▸ Exercise: Copy out the lines of the records below, and only those lines, from the one with "- moved: BlueButton" through the one with "- replaced: BluePlate", exactly as they appear.

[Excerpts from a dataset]
+-------+
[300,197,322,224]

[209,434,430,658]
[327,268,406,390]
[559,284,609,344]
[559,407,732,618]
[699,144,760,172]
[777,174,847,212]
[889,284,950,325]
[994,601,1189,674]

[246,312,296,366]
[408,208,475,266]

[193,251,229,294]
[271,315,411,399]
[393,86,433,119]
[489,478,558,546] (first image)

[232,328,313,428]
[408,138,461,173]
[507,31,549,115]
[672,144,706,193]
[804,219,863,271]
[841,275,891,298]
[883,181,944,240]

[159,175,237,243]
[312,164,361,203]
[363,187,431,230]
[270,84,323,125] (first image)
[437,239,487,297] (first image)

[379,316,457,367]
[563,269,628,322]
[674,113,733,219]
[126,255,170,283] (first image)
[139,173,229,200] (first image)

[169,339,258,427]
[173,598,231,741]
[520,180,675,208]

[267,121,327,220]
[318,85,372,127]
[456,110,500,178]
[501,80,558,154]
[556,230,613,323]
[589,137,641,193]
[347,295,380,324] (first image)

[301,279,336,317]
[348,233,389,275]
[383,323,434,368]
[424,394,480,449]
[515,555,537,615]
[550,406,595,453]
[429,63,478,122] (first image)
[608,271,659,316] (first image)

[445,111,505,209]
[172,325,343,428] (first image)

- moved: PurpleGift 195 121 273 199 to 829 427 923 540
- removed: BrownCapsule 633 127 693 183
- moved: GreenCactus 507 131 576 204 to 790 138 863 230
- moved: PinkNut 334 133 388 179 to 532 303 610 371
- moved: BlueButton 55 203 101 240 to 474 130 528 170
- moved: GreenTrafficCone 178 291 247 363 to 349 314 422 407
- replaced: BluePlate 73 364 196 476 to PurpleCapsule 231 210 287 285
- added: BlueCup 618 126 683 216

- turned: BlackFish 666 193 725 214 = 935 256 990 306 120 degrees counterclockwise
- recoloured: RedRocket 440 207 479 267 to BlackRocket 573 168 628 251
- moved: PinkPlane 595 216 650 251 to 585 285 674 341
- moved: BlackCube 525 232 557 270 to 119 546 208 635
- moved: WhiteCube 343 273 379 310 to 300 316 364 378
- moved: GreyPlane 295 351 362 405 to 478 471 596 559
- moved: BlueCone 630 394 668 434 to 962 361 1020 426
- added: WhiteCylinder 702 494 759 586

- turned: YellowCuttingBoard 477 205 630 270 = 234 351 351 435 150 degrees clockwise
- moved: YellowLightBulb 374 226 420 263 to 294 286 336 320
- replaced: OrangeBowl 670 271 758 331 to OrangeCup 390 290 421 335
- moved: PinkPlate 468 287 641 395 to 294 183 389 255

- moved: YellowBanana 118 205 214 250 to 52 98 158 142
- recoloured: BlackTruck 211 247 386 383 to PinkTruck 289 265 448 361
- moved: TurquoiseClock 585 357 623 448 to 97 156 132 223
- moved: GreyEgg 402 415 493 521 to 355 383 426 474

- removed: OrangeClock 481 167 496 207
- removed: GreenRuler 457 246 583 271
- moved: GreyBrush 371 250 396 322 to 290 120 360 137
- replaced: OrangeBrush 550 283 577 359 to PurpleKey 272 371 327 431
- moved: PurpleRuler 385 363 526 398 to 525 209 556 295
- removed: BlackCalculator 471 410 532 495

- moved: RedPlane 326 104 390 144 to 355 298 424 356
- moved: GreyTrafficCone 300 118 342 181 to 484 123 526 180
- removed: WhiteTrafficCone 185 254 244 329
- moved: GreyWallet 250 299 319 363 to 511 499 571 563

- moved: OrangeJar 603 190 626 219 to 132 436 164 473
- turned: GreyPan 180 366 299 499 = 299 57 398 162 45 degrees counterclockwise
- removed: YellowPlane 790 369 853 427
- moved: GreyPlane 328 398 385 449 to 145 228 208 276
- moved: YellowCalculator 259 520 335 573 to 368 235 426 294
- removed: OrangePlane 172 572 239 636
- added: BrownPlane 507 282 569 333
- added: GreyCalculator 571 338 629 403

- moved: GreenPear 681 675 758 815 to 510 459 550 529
+-------+
▸ Answer space:
- moved: BlueButton 55 203 101 240 to 474 130 528 170
- moved: GreenTrafficCone 178 291 247 363 to 349 314 422 407
- replaced: BluePlate 73 364 196 476 to PurpleCapsule 231 210 287 285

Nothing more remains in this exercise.